» **Problem requirements**: Return, unchanged, the stretch of lines from the first line through the line that contains "NKR: none -> 9:57".

(Extracted records)

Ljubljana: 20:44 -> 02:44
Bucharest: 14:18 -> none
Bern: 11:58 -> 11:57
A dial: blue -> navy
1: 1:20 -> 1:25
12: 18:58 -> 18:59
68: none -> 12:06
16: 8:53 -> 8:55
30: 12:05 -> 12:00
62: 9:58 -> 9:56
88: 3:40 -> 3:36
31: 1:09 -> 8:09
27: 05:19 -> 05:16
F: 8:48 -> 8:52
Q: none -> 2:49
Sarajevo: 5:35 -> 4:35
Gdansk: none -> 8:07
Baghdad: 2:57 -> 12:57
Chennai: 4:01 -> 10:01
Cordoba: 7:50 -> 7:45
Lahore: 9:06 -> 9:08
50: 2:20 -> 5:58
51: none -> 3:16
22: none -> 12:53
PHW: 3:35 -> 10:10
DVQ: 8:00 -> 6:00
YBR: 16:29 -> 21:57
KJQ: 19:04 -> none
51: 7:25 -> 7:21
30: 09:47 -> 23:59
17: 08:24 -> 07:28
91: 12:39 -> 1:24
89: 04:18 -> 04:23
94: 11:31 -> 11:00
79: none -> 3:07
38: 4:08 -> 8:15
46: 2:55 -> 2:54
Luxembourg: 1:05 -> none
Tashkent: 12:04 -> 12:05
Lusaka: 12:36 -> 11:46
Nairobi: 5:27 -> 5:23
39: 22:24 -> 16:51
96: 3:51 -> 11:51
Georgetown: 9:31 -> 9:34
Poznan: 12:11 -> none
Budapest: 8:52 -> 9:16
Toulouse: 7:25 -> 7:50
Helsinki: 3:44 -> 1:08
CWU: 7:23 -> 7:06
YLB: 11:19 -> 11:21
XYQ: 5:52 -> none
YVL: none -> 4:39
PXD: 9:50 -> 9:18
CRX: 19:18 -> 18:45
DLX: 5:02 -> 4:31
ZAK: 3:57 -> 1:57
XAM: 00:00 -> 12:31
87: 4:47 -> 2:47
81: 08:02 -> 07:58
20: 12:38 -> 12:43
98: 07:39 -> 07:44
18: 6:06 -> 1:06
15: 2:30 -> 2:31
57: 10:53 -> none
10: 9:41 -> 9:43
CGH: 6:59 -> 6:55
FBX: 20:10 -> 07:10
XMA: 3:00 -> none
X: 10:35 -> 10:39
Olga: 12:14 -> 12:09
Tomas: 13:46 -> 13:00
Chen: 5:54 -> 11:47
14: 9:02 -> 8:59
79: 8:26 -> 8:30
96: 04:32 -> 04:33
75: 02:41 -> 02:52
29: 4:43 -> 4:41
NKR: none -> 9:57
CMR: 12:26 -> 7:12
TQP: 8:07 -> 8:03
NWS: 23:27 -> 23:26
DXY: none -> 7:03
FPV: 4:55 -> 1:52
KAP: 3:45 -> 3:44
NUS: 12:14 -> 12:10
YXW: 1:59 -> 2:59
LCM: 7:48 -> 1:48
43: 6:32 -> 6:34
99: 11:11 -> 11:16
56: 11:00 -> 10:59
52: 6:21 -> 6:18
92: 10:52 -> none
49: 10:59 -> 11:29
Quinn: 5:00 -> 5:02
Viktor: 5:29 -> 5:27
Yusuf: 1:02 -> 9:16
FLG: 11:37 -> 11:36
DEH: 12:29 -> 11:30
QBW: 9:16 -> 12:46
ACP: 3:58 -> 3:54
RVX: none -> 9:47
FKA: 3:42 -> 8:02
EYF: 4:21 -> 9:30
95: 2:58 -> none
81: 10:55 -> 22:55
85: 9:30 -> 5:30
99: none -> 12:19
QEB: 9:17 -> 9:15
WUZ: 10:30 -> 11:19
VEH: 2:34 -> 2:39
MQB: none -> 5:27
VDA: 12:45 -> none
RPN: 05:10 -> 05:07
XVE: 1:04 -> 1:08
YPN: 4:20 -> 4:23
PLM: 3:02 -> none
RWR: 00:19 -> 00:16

» **Final result**:
Ljubljana: 20:44 -> 02:44
Bucharest: 14:18 -> none
Bern: 11:58 -> 11:57
A dial: blue -> navy
1: 1:20 -> 1:25
12: 18:58 -> 18:59
68: none -> 12:06
16: 8:53 -> 8:55
30: 12:05 -> 12:00
62: 9:58 -> 9:56
88: 3:40 -> 3:36
31: 1:09 -> 8:09
27: 05:19 -> 05:16
F: 8:48 -> 8:52
Q: none -> 2:49
Sarajevo: 5:35 -> 4:35
Gdansk: none -> 8:07
Baghdad: 2:57 -> 12:57
Chennai: 4:01 -> 10:01
Cordoba: 7:50 -> 7:45
Lahore: 9:06 -> 9:08
50: 2:20 -> 5:58
51: none -> 3:16
22: none -> 12:53
PHW: 3:35 -> 10:10
DVQ: 8:00 -> 6:00
YBR: 16:29 -> 21:57
KJQ: 19:04 -> none
51: 7:25 -> 7:21
30: 09:47 -> 23:59
17: 08:24 -> 07:28
91: 12:39 -> 1:24
89: 04:18 -> 04:23
94: 11:31 -> 11:00
79: none -> 3:07
38: 4:08 -> 8:15
46: 2:55 -> 2:54
Luxembourg: 1:05 -> none
Tashkent: 12:04 -> 12:05
Lusaka: 12:36 -> 11:46
Nairobi: 5:27 -> 5:23
39: 22:24 -> 16:51
96: 3:51 -> 11:51
Georgetown: 9:31 -> 9:34
Poznan: 12:11 -> none
Budapest: 8:52 -> 9:16
Toulouse: 7:25 -> 7:50
Helsinki: 3:44 -> 1:08
CWU: 7:23 -> 7:06
YLB: 11:19 -> 11:21
XYQ: 5:52 -> none
YVL: none -> 4:39
PXD: 9:50 -> 9:18
CRX: 19:18 -> 18:45
DLX: 5:02 -> 4:31
ZAK: 3:57 -> 1:57
XAM: 00:00 -> 12:31
87: 4:47 -> 2:47
81: 08:02 -> 07:58
20: 12:38 -> 12:43
98: 07:39 -> 07:44
18: 6:06 -> 1:06
15: 2:30 -> 2:31
57: 10:53 -> none
10: 9:41 -> 9:43
CGH: 6:59 -> 6:55
FBX: 20:10 -> 07:10
XMA: 3:00 -> none
X: 10:35 -> 10:39
Olga: 12:14 -> 12:09
Tomas: 13:46 -> 13:00
Chen: 5:54 -> 11:47
14: 9:02 -> 8:59
79: 8:26 -> 8:30
96: 04:32 -> 04:33
75: 02:41 -> 02:52
29: 4:43 -> 4:41
NKR: none -> 9:57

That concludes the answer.